REQUIRED ACTION | Leave the pictures behind and repeat all the entries exactly.

RECORDS SHOWN |
.....

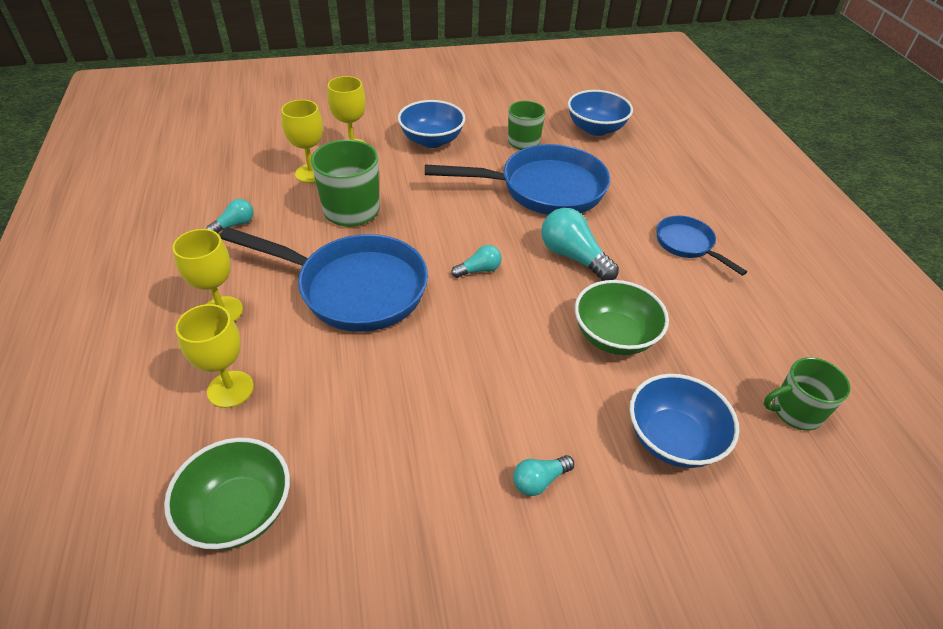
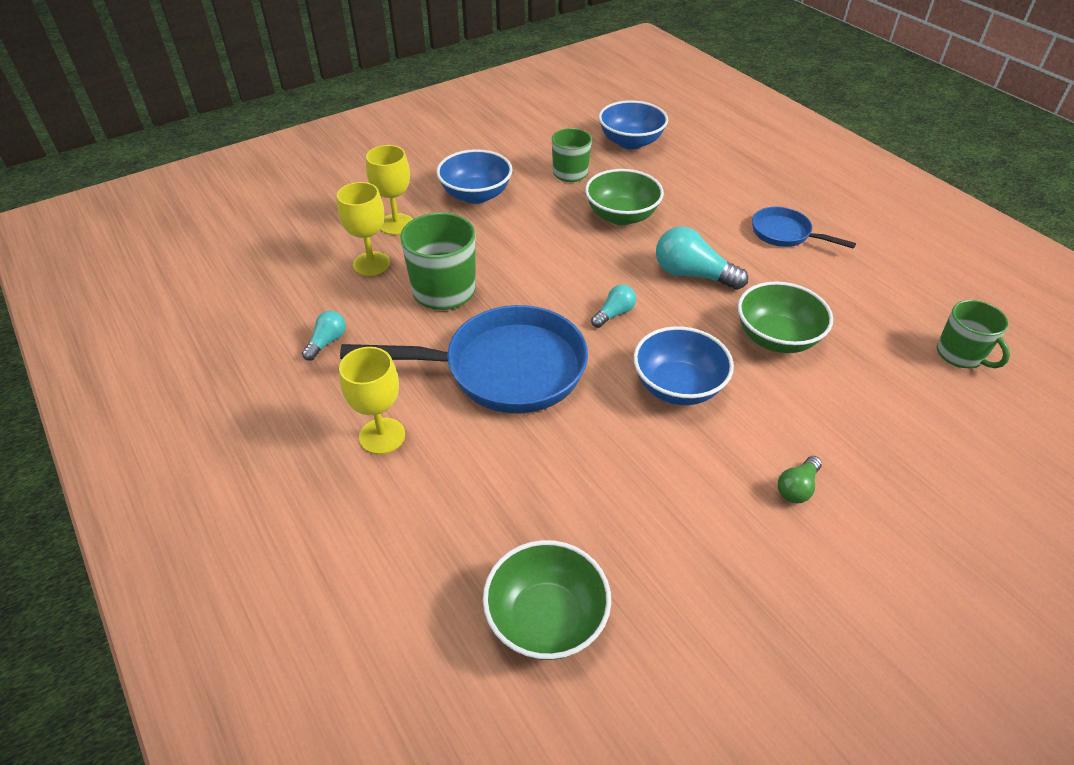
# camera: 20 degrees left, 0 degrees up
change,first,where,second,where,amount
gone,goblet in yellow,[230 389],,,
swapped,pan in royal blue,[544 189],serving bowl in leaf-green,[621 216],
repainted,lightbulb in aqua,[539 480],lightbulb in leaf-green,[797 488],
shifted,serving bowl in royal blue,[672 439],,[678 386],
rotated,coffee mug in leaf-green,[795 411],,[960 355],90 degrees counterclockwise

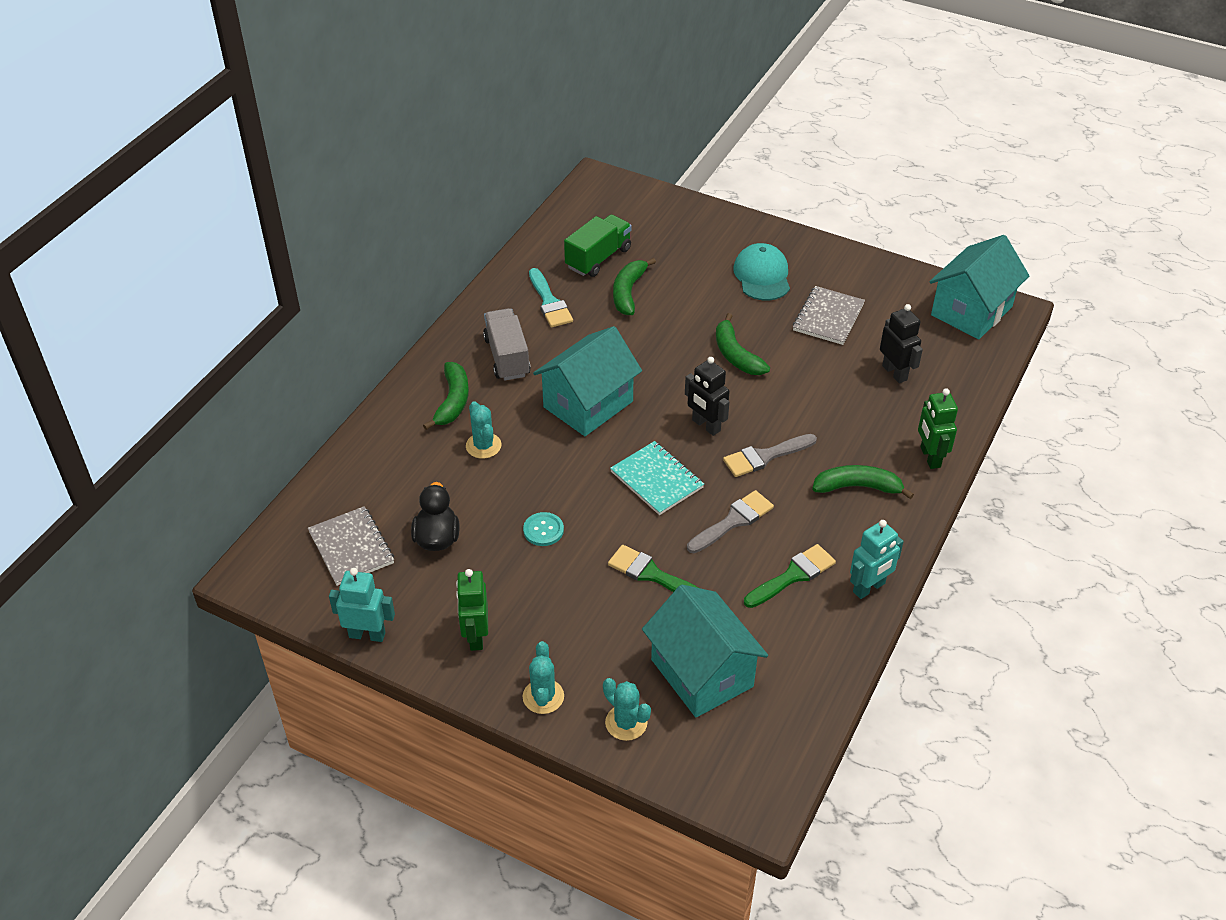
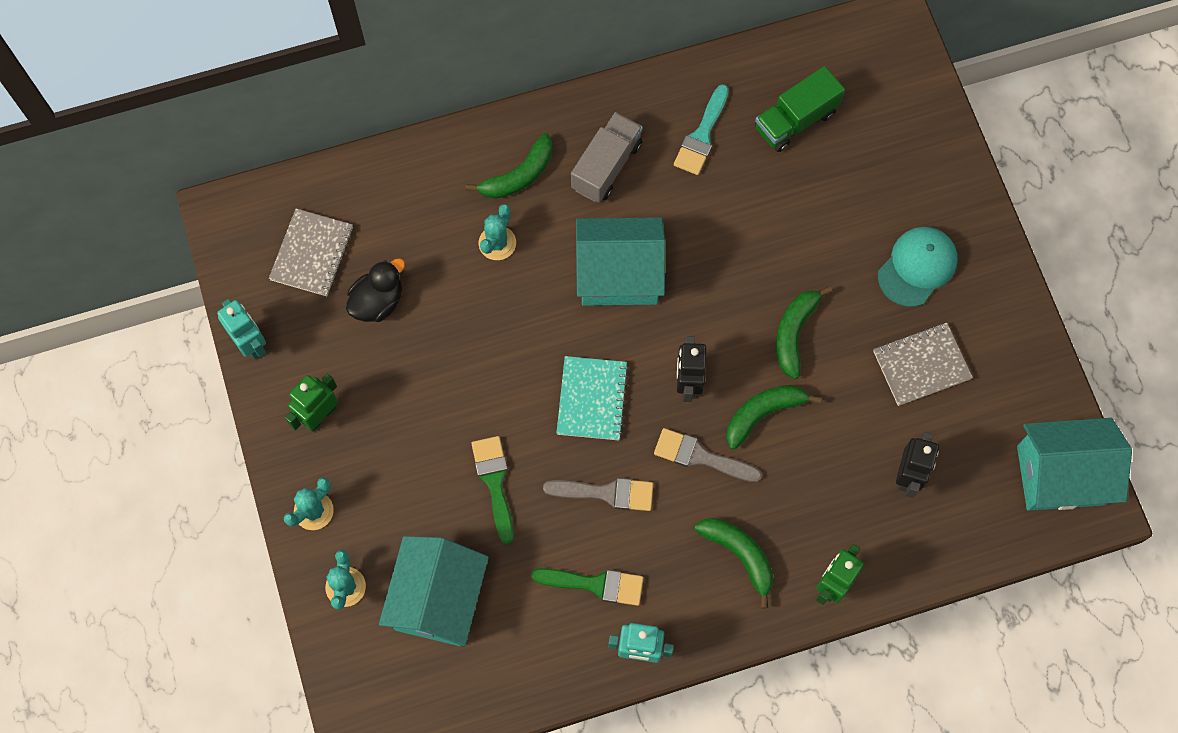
# camera: 45 degrees right, 25 degrees up
change,first,where,second,where,amount
gone,sewing button in aqua,[543 530],,,
rotated,toy truck in leaf-green,[598 258],,[796 120],150 degrees clockwise
shifted,banana fruit in leaf-green,[628 292],,[763 413],

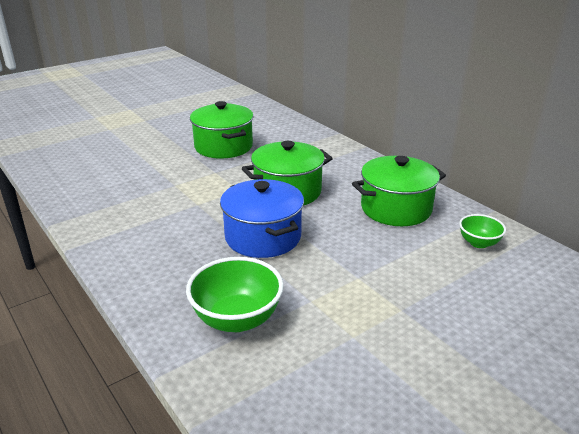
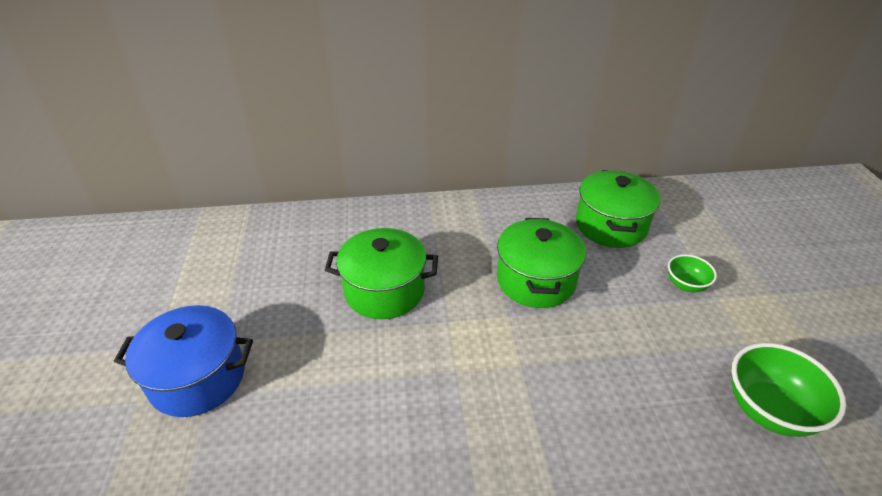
# camera: 60 degrees left, 10 degrees up
change,first,where,second,where,amount
shifted,stockpot in royal blue,[263 237],,[198 378],
shifted,serving bowl in leaf-green,[478 243],,[685 285],

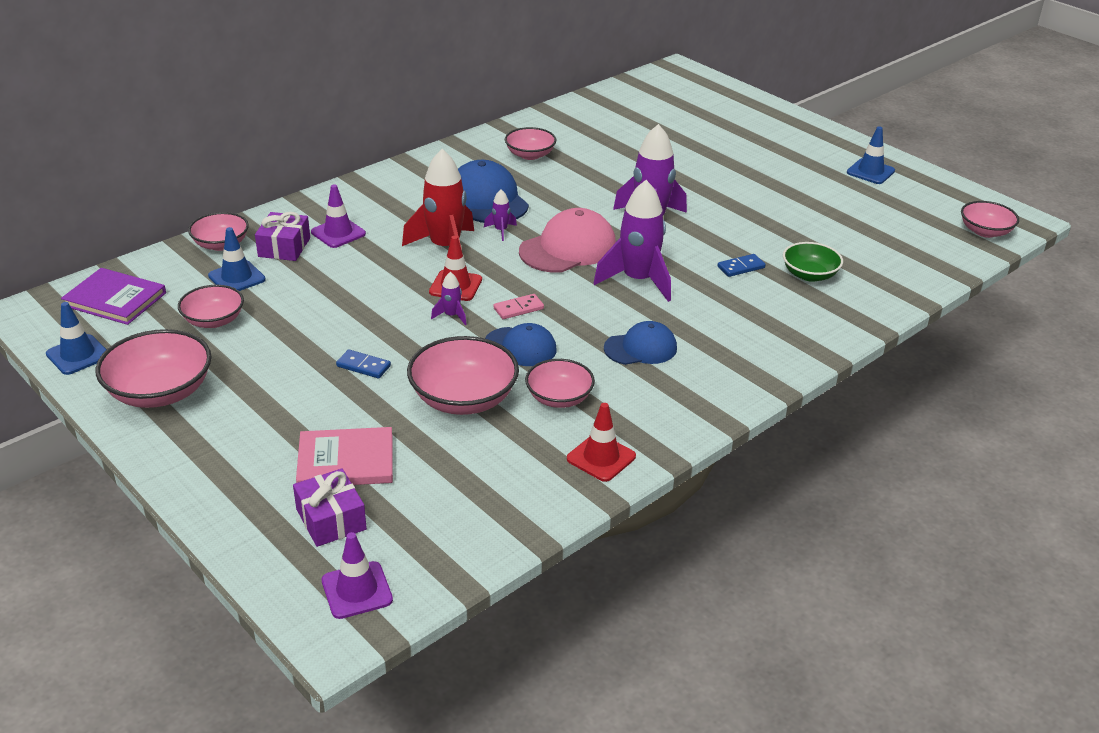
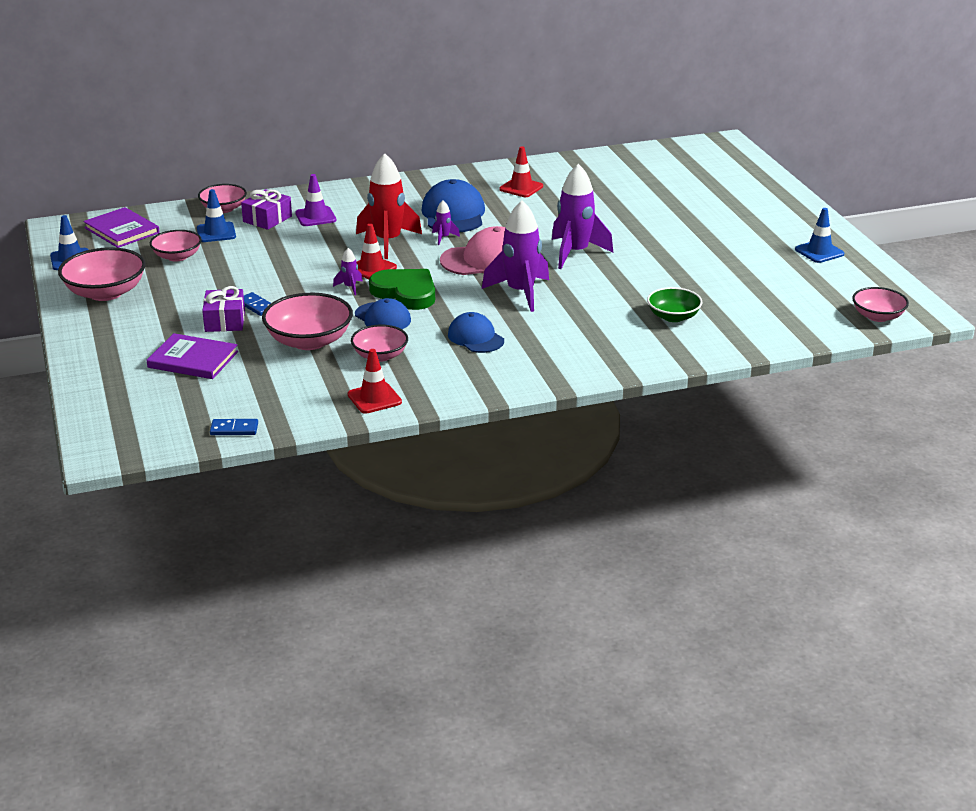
# camera: 25 degrees right, 5 degrees down
change,first,where,second,where,amount
shifted,present in royal purple,[331 519],,[225 321],
repainted,hardcover in pink,[346 461],hardcover in royal purple,[193 360],
gone,traffic cone in royal purple,[357 590],,,
swapped,domino piece in pink,[518 308],heart shape in leaf-green,[405 293],
swapped,serving bowl in pink,[530 155],traffic cone in crimson,[521 188],
rotated,cap in royal blue,[640 348],,[475 337],135 degrees counterclockwise
shifted,domino piece in royal blue,[741 267],,[234 429],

.....

ANSWER FOR THIS EXERCISE |
# camera: 20 degrees left, 0 degrees up
change,first,where,second,where,amount
gone,goblet in yellow,[230 389],,,
swapped,pan in royal blue,[544 189],serving bowl in leaf-green,[621 216],
repainted,lightbulb in aqua,[539 480],lightbulb in leaf-green,[797 488],
shifted,serving bowl in royal blue,[672 439],,[678 386],
rotated,coffee mug in leaf-green,[795 411],,[960 355],90 degrees counterclockwise

# camera: 45 degrees right, 25 degrees up
change,first,where,second,where,amount
gone,sewing button in aqua,[543 530],,,
rotated,toy truck in leaf-green,[598 258],,[796 120],150 degrees clockwise
shifted,banana fruit in leaf-green,[628 292],,[763 413],

# camera: 60 degrees left, 10 degrees up
change,first,where,second,where,amount
shifted,stockpot in royal blue,[263 237],,[198 378],
shifted,serving bowl in leaf-green,[478 243],,[685 285],

# camera: 25 degrees right, 5 degrees down
change,first,where,second,where,amount
shifted,present in royal purple,[331 519],,[225 321],
repainted,hardcover in pink,[346 461],hardcover in royal purple,[193 360],
gone,traffic cone in royal purple,[357 590],,,
swapped,domino piece in pink,[518 308],heart shape in leaf-green,[405 293],
swapped,serving bowl in pink,[530 155],traffic cone in crimson,[521 188],
rotated,cap in royal blue,[640 348],,[475 337],135 degrees counterclockwise
shifted,domino piece in royal blue,[741 267],,[234 429],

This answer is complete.